▶ **PROBLEM REQUIREMENTS**
Count the lines in the items below that contain the word "Sassofono". Reply with the number only.

▶ **MATERIAL FOR THIS EXERCISE**
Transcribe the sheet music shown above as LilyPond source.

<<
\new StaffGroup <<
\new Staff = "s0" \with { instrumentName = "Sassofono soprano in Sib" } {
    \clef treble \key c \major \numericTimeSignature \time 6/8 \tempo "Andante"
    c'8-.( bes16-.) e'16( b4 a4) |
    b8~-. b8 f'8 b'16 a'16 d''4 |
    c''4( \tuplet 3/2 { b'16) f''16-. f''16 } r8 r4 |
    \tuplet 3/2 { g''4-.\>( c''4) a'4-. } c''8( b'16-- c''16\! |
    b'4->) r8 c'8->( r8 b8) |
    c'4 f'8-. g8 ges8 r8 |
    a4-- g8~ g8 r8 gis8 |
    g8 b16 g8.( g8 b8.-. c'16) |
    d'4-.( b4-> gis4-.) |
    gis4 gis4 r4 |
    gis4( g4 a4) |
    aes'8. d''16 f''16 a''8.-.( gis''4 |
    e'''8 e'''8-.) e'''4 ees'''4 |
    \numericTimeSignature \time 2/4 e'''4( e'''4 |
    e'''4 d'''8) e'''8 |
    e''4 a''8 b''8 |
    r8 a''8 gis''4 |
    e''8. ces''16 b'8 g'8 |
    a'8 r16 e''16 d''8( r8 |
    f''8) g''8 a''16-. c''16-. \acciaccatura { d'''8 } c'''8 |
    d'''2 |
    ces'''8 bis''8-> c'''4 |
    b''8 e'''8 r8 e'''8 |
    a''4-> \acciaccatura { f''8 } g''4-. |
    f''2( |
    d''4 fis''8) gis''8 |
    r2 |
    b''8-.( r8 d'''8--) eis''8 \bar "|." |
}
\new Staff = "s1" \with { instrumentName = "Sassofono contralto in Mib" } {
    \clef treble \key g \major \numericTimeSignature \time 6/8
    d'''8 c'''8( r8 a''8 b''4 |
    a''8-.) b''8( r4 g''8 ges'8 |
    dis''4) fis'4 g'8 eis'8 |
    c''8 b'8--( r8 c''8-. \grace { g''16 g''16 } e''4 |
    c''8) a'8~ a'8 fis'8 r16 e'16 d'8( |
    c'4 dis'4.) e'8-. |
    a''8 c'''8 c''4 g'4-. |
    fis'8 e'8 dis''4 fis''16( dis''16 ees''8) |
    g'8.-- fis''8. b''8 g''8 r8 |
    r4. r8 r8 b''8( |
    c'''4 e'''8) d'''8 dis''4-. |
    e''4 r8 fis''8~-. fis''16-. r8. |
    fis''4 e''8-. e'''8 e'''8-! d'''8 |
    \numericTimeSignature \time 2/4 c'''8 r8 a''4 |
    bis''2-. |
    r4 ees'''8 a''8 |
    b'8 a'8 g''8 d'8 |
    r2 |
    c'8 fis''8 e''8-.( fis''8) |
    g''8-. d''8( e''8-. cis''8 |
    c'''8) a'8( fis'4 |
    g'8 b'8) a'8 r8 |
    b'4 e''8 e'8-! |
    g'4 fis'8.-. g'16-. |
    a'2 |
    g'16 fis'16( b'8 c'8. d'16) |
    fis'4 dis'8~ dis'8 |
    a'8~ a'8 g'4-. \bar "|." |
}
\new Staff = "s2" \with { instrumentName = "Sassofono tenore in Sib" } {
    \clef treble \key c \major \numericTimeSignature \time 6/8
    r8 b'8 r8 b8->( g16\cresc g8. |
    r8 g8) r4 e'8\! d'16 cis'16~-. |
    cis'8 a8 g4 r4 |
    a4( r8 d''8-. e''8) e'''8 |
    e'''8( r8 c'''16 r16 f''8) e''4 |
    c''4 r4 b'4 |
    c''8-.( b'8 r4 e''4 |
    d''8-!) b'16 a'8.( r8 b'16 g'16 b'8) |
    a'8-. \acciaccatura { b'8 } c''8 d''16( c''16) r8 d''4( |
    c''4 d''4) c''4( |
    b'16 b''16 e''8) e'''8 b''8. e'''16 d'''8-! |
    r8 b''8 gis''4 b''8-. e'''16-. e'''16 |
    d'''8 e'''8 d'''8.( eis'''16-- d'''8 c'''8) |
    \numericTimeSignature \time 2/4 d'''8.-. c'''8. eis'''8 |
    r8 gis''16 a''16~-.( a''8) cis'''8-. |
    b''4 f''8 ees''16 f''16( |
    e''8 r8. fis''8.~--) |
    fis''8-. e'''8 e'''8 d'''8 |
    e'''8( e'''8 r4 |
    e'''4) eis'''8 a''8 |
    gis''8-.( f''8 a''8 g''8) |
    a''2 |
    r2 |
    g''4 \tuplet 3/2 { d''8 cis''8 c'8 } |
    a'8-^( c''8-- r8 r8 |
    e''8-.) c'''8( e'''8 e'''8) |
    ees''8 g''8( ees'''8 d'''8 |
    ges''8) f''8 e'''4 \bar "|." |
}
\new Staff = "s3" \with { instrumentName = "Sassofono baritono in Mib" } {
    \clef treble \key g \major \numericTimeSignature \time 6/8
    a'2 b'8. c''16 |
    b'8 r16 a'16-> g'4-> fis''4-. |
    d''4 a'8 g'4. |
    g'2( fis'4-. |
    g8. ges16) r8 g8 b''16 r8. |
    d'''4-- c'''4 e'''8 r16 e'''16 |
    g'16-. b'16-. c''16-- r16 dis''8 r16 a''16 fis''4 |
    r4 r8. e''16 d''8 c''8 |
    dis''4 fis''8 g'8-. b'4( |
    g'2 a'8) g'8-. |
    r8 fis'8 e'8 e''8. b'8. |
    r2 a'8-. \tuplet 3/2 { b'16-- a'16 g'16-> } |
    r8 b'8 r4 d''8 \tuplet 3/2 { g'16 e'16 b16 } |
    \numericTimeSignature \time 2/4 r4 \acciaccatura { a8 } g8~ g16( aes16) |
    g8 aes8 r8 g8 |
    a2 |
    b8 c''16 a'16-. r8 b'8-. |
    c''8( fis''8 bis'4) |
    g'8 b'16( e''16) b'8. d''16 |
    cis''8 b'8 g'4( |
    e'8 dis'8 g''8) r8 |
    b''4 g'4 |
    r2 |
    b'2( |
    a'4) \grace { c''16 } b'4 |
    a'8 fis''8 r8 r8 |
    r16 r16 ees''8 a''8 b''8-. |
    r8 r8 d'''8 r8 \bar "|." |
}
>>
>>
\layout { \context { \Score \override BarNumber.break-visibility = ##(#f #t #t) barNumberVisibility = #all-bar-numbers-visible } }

▶ **RESULT**
4